# START OF Entries
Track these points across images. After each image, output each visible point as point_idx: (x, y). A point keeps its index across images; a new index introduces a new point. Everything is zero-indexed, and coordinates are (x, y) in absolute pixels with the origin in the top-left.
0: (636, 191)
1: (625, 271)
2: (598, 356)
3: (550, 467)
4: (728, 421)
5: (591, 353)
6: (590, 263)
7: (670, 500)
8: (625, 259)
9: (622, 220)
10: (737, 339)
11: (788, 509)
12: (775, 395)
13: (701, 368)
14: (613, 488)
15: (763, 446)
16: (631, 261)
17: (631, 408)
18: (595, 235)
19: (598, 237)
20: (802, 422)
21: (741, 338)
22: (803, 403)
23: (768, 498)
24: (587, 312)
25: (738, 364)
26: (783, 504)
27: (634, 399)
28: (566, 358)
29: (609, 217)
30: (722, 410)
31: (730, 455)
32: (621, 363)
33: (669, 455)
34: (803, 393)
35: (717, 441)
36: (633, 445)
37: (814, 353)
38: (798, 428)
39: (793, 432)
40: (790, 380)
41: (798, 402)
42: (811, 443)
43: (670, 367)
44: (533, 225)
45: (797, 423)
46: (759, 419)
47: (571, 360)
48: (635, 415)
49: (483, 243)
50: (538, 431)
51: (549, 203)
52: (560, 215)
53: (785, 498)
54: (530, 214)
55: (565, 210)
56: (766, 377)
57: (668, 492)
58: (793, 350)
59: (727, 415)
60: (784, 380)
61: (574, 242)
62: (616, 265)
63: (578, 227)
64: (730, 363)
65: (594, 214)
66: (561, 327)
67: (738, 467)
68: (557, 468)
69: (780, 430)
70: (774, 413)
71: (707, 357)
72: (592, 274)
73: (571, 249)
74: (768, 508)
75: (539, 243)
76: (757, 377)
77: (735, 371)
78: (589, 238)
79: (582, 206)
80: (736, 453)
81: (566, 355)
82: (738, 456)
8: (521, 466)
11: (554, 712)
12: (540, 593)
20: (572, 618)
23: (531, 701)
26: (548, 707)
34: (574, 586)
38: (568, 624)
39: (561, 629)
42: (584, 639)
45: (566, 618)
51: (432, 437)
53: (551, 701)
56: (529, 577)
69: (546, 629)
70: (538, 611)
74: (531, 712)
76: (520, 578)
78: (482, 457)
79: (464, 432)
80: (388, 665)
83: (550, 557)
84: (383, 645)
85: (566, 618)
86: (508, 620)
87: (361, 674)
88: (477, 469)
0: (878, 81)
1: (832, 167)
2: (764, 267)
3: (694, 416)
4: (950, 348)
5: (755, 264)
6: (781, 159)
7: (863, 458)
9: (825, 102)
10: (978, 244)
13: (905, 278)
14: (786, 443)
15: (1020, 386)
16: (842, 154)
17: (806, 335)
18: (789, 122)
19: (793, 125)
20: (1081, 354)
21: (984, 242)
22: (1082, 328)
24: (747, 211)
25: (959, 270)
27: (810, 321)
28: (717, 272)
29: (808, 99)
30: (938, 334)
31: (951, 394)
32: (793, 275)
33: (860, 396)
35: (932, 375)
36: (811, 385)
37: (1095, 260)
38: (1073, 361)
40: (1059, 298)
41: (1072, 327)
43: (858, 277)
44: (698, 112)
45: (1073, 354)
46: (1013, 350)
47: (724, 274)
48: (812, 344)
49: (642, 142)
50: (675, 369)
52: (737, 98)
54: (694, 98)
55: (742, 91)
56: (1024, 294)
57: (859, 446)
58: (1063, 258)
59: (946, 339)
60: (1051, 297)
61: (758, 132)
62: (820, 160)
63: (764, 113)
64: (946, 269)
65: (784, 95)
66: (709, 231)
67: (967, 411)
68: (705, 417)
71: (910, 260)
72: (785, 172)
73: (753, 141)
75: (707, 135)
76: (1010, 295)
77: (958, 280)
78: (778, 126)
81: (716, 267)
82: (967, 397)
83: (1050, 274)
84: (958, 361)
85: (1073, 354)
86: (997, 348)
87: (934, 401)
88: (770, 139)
# END OF Entries
Rewrite all of the material above, changing "top-left" to "upper-left" and leaving everything else as it is.

◆ Task result:
Track these points across images. After each image, output each visible point as point_idx: (x, y). A point keeps its index across images; a new index introduces a new point. Everything is zero-indexed, and coordinates are (x, y) in absolute pixels with the origin in the upper-left.
0: (636, 191)
1: (625, 271)
2: (598, 356)
3: (550, 467)
4: (728, 421)
5: (591, 353)
6: (590, 263)
7: (670, 500)
8: (625, 259)
9: (622, 220)
10: (737, 339)
11: (788, 509)
12: (775, 395)
13: (701, 368)
14: (613, 488)
15: (763, 446)
16: (631, 261)
17: (631, 408)
18: (595, 235)
19: (598, 237)
20: (802, 422)
21: (741, 338)
22: (803, 403)
23: (768, 498)
24: (587, 312)
25: (738, 364)
26: (783, 504)
27: (634, 399)
28: (566, 358)
29: (609, 217)
30: (722, 410)
31: (730, 455)
32: (621, 363)
33: (669, 455)
34: (803, 393)
35: (717, 441)
36: (633, 445)
37: (814, 353)
38: (798, 428)
39: (793, 432)
40: (790, 380)
41: (798, 402)
42: (811, 443)
43: (670, 367)
44: (533, 225)
45: (797, 423)
46: (759, 419)
47: (571, 360)
48: (635, 415)
49: (483, 243)
50: (538, 431)
51: (549, 203)
52: (560, 215)
53: (785, 498)
54: (530, 214)
55: (565, 210)
56: (766, 377)
57: (668, 492)
58: (793, 350)
59: (727, 415)
60: (784, 380)
61: (574, 242)
62: (616, 265)
63: (578, 227)
64: (730, 363)
65: (594, 214)
66: (561, 327)
67: (738, 467)
68: (557, 468)
69: (780, 430)
70: (774, 413)
71: (707, 357)
72: (592, 274)
73: (571, 249)
74: (768, 508)
75: (539, 243)
76: (757, 377)
77: (735, 371)
78: (589, 238)
79: (582, 206)
80: (736, 453)
81: (566, 355)
82: (738, 456)
8: (521, 466)
11: (554, 712)
12: (540, 593)
20: (572, 618)
23: (531, 701)
26: (548, 707)
34: (574, 586)
38: (568, 624)
39: (561, 629)
42: (584, 639)
45: (566, 618)
51: (432, 437)
53: (551, 701)
56: (529, 577)
69: (546, 629)
70: (538, 611)
74: (531, 712)
76: (520, 578)
78: (482, 457)
79: (464, 432)
80: (388, 665)
83: (550, 557)
84: (383, 645)
85: (566, 618)
86: (508, 620)
87: (361, 674)
88: (477, 469)
0: (878, 81)
1: (832, 167)
2: (764, 267)
3: (694, 416)
4: (950, 348)
5: (755, 264)
6: (781, 159)
7: (863, 458)
9: (825, 102)
10: (978, 244)
13: (905, 278)
14: (786, 443)
15: (1020, 386)
16: (842, 154)
17: (806, 335)
18: (789, 122)
19: (793, 125)
20: (1081, 354)
21: (984, 242)
22: (1082, 328)
24: (747, 211)
25: (959, 270)
27: (810, 321)
28: (717, 272)
29: (808, 99)
30: (938, 334)
31: (951, 394)
32: (793, 275)
33: (860, 396)
35: (932, 375)
36: (811, 385)
37: (1095, 260)
38: (1073, 361)
40: (1059, 298)
41: (1072, 327)
43: (858, 277)
44: (698, 112)
45: (1073, 354)
46: (1013, 350)
47: (724, 274)
48: (812, 344)
49: (642, 142)
50: (675, 369)
52: (737, 98)
54: (694, 98)
55: (742, 91)
56: (1024, 294)
57: (859, 446)
58: (1063, 258)
59: (946, 339)
60: (1051, 297)
61: (758, 132)
62: (820, 160)
63: (764, 113)
64: (946, 269)
65: (784, 95)
66: (709, 231)
67: (967, 411)
68: (705, 417)
71: (910, 260)
72: (785, 172)
73: (753, 141)
75: (707, 135)
76: (1010, 295)
77: (958, 280)
78: (778, 126)
81: (716, 267)
82: (967, 397)
83: (1050, 274)
84: (958, 361)
85: (1073, 354)
86: (997, 348)
87: (934, 401)
88: (770, 139)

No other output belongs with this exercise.